◆ WHAT YOU NEED TO DO:
Each line of the records that holds "apple" should be shown in full.

>>>>>

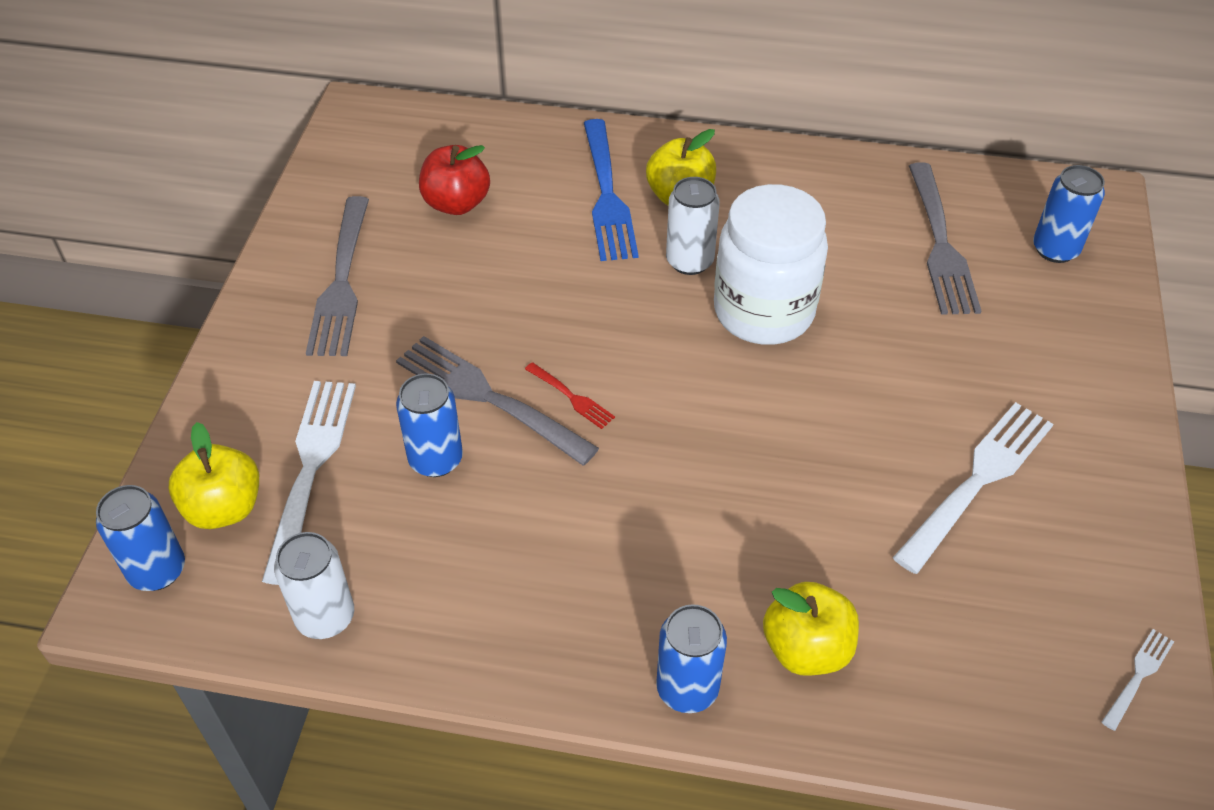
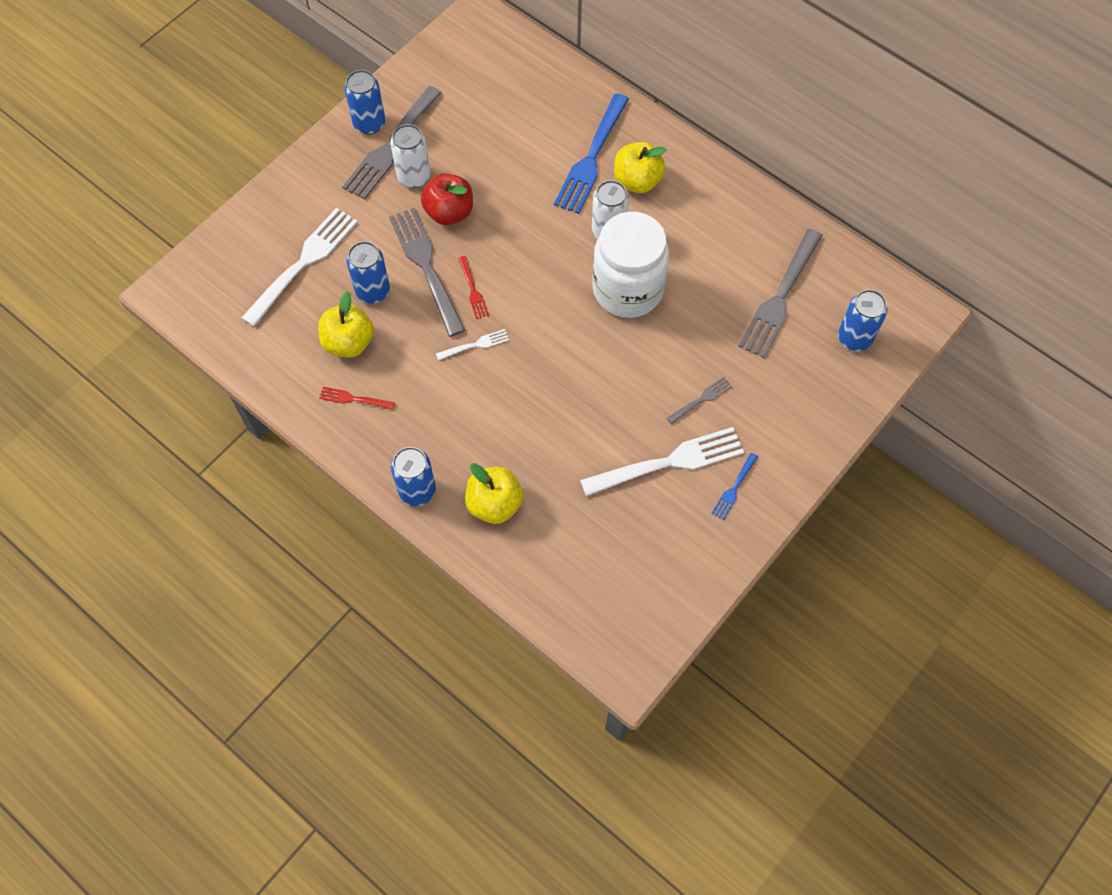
camera: 30 degrees right, 15 degrees up
(157, 570) = (194, 284): blue can -> blue can (369, 124)
(224, 508) = (246, 264): yellow apple -> yellow apple (349, 342)
(325, 617) = (262, 354): white can -> white can (414, 177)
(456, 203) = (493, 120): red apple -> red apple (449, 212)
(506, 609) = (354, 399): none -> red fork
(952, 392) = (701, 400): none -> grey fork
(1078, 471) = (734, 488): none -> blue fork
(1138, 677) = (662, 617): white fork -> white fork (475, 345)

<<<<<

◆ REPLY TO THE TASK:
(224, 508) = (246, 264): yellow apple -> yellow apple (349, 342)
(456, 203) = (493, 120): red apple -> red apple (449, 212)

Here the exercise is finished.